*DATASET ENTRIES*:
———

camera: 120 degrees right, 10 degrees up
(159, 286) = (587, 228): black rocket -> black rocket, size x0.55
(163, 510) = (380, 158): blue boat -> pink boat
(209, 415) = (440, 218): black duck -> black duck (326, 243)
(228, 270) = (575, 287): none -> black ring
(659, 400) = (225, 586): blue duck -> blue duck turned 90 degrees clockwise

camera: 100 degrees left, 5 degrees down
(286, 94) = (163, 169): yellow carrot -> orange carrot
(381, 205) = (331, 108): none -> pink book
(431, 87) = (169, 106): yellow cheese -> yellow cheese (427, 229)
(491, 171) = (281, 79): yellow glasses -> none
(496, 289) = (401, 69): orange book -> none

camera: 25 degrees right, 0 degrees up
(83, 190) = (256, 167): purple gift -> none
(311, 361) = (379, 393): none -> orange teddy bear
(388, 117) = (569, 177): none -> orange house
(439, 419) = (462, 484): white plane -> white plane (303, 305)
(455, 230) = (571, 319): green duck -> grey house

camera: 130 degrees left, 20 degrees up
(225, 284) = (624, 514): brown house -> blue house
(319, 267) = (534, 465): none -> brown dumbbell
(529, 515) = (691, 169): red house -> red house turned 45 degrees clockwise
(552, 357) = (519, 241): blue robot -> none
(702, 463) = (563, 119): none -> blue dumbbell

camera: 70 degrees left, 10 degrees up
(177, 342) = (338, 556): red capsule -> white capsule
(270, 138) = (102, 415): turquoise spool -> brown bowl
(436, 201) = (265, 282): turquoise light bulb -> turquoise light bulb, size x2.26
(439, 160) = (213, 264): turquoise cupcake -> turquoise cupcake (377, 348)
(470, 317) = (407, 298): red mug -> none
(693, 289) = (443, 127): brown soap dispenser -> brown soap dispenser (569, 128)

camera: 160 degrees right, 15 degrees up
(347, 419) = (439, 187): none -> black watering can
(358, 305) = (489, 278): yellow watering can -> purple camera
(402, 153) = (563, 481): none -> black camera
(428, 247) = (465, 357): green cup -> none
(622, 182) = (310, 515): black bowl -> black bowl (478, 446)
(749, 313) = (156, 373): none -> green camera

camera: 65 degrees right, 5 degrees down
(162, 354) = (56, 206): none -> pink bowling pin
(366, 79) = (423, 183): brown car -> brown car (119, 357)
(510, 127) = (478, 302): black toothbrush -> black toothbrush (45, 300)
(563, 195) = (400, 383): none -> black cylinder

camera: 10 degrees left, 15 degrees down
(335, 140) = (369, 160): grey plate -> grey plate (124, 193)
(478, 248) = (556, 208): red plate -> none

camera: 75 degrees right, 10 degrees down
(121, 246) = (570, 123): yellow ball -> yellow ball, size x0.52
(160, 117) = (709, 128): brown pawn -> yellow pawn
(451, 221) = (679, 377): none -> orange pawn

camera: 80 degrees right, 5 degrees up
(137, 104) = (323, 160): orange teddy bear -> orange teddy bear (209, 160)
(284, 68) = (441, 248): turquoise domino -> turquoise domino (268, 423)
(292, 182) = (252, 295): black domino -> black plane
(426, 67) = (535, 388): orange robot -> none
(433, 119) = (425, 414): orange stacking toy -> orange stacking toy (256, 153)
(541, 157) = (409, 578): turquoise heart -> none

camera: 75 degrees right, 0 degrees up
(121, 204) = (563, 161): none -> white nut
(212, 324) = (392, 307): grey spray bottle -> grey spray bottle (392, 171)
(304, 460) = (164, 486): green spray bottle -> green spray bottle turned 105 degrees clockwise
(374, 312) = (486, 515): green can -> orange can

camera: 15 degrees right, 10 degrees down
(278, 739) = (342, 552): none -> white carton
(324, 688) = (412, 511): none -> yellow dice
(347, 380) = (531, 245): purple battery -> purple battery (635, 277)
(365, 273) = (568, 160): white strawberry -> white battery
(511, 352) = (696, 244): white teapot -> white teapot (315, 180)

———

*PROBLEM DETAILS*: Reproduce, word for word and in full, only the lines above that start at the line with "(388, 117) = (569, 177): none -> orange house" and run through the line with "(347, 419) = (439, 187): none", both ends included.

*OUTPUT FOR THIS EXERCISE*:
(388, 117) = (569, 177): none -> orange house
(439, 419) = (462, 484): white plane -> white plane (303, 305)
(455, 230) = (571, 319): green duck -> grey house

camera: 130 degrees left, 20 degrees up
(225, 284) = (624, 514): brown house -> blue house
(319, 267) = (534, 465): none -> brown dumbbell
(529, 515) = (691, 169): red house -> red house turned 45 degrees clockwise
(552, 357) = (519, 241): blue robot -> none
(702, 463) = (563, 119): none -> blue dumbbell

camera: 70 degrees left, 10 degrees up
(177, 342) = (338, 556): red capsule -> white capsule
(270, 138) = (102, 415): turquoise spool -> brown bowl
(436, 201) = (265, 282): turquoise light bulb -> turquoise light bulb, size x2.26
(439, 160) = (213, 264): turquoise cupcake -> turquoise cupcake (377, 348)
(470, 317) = (407, 298): red mug -> none
(693, 289) = (443, 127): brown soap dispenser -> brown soap dispenser (569, 128)

camera: 160 degrees right, 15 degrees up
(347, 419) = (439, 187): none -> black watering can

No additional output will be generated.